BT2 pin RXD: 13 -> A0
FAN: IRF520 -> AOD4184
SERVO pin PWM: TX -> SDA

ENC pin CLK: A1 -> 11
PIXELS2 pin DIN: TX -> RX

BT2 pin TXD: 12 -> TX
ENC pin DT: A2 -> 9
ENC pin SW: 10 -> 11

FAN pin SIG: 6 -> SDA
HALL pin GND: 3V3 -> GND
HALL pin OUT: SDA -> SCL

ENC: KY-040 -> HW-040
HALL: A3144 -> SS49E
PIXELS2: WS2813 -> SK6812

_ _ _ _ _ _ _

### Problem to solve
What is needed is an exact copy of the lines from the one containing "PIXELS2 pin DIN: TX -> RX" through the last line of the records above, both included.

### Result of the exercise
PIXELS2 pin DIN: TX -> RX

BT2 pin TXD: 12 -> TX
ENC pin DT: A2 -> 9
ENC pin SW: 10 -> 11

FAN pin SIG: 6 -> SDA
HALL pin GND: 3V3 -> GND
HALL pin OUT: SDA -> SCL

ENC: KY-040 -> HW-040
HALL: A3144 -> SS49E
PIXELS2: WS2813 -> SK6812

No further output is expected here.